An exact copy of the entries below is needed, with every picture left out.

[Opening DATA FOR THIS TASK section]

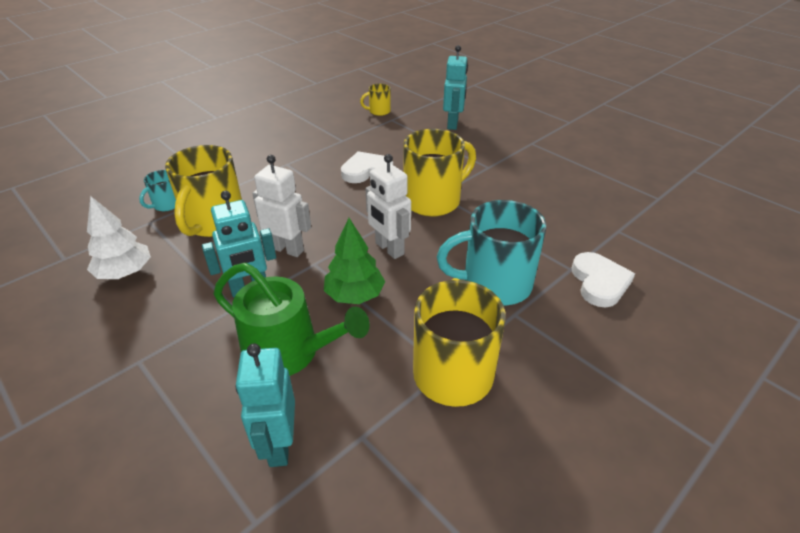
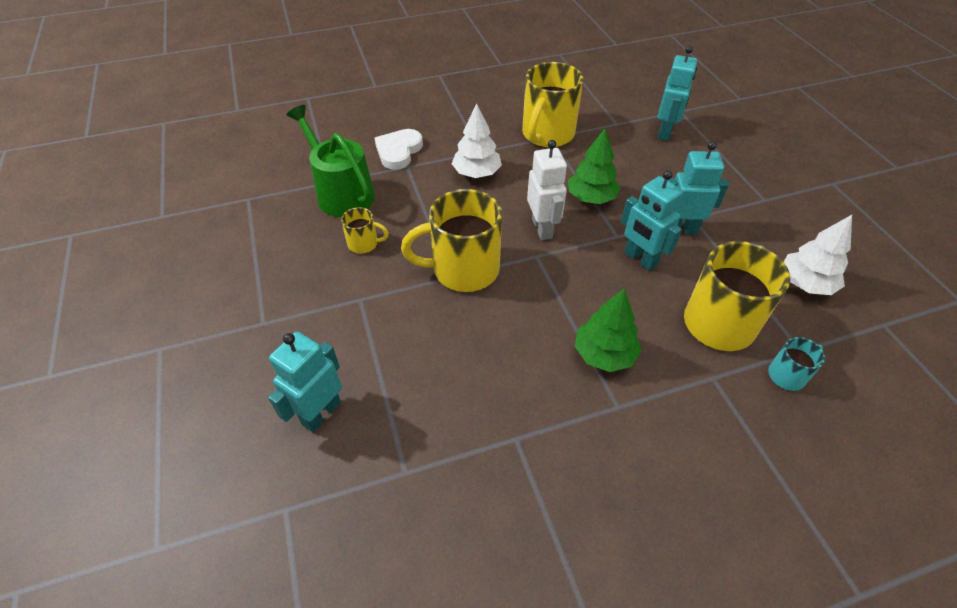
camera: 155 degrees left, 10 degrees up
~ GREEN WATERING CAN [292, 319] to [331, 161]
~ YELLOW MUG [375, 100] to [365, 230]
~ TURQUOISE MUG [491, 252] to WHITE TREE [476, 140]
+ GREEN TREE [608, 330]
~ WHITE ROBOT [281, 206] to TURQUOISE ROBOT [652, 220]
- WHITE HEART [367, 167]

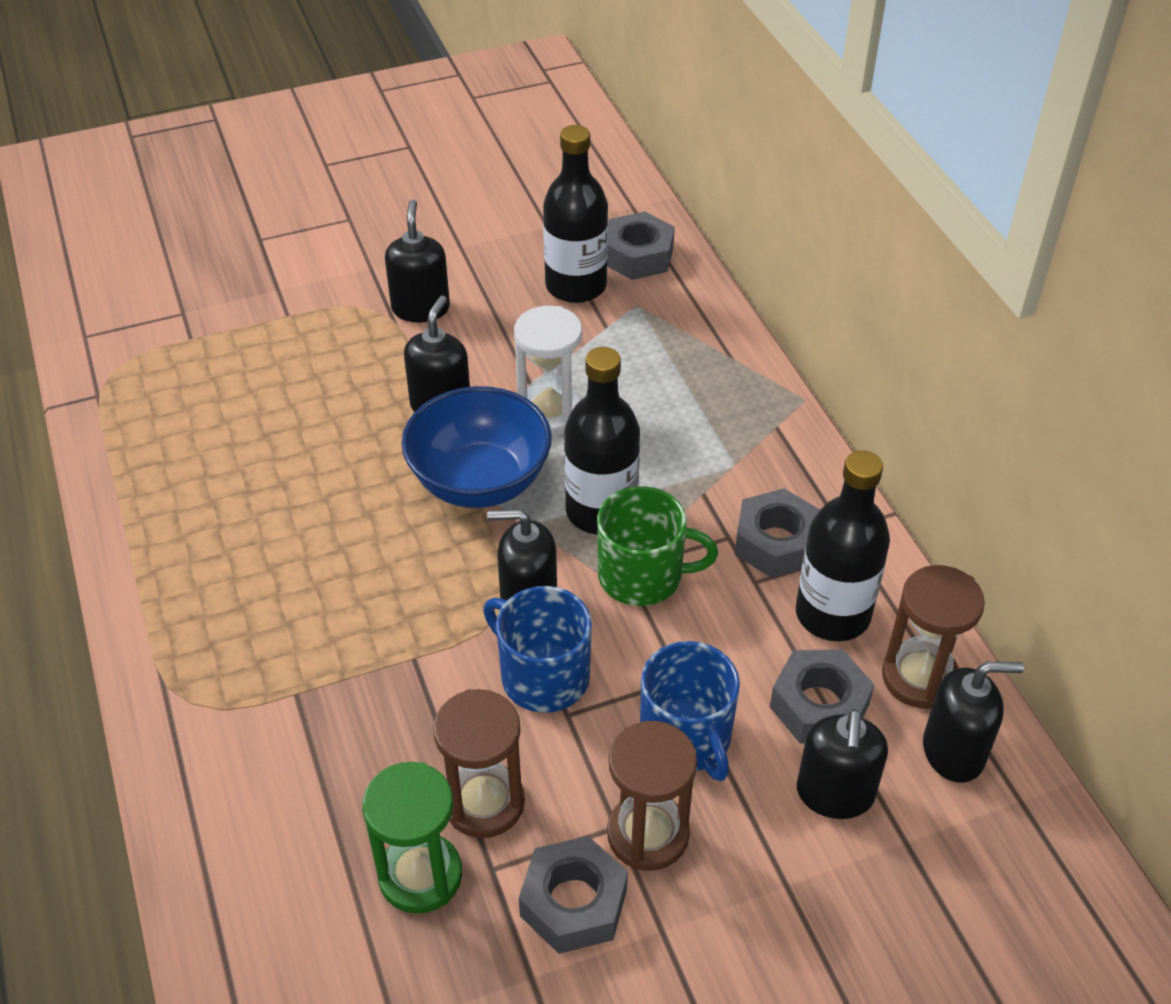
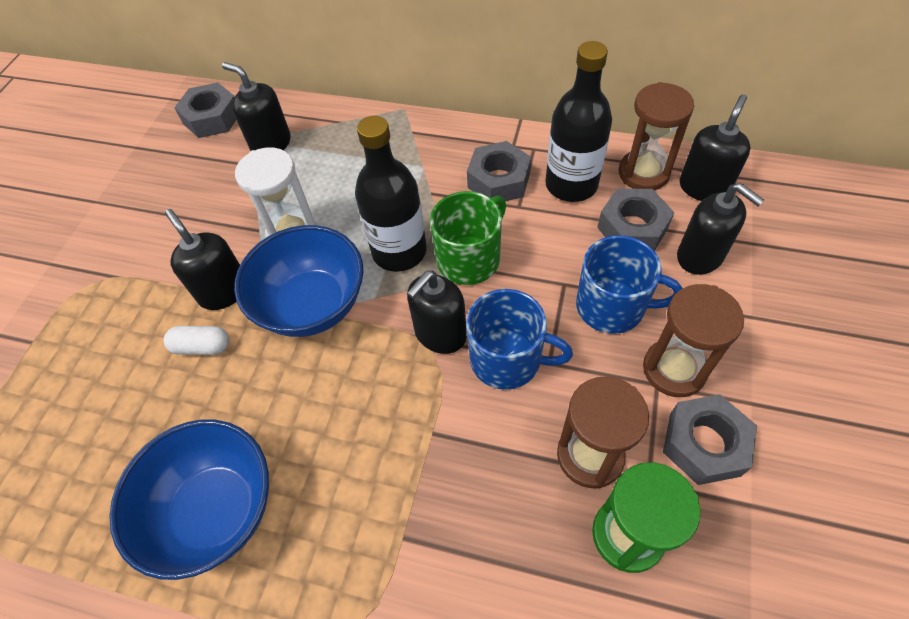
camera: 50 degrees left, 10 degrees up
+ BLUE BOWL [189, 500]
+ WHITE CAPSULE [196, 340]
~ BLACK SOAP DISPENSER [417, 261] to [256, 106]
~ BLUE MUG [537, 649] = [519, 339] 150 degrees counterclockwise
- BLACK BOTTLE [575, 214]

[Closing DATA FOR THIS TASK section]

§ **PROBLEM SOLUTION**
camera: 155 degrees left, 10 degrees up
~ GREEN WATERING CAN [292, 319] to [331, 161]
~ YELLOW MUG [375, 100] to [365, 230]
~ TURQUOISE MUG [491, 252] to WHITE TREE [476, 140]
+ GREEN TREE [608, 330]
~ WHITE ROBOT [281, 206] to TURQUOISE ROBOT [652, 220]
- WHITE HEART [367, 167]

camera: 50 degrees left, 10 degrees up
+ BLUE BOWL [189, 500]
+ WHITE CAPSULE [196, 340]
~ BLACK SOAP DISPENSER [417, 261] to [256, 106]
~ BLUE MUG [537, 649] = [519, 339] 150 degrees counterclockwise
- BLACK BOTTLE [575, 214]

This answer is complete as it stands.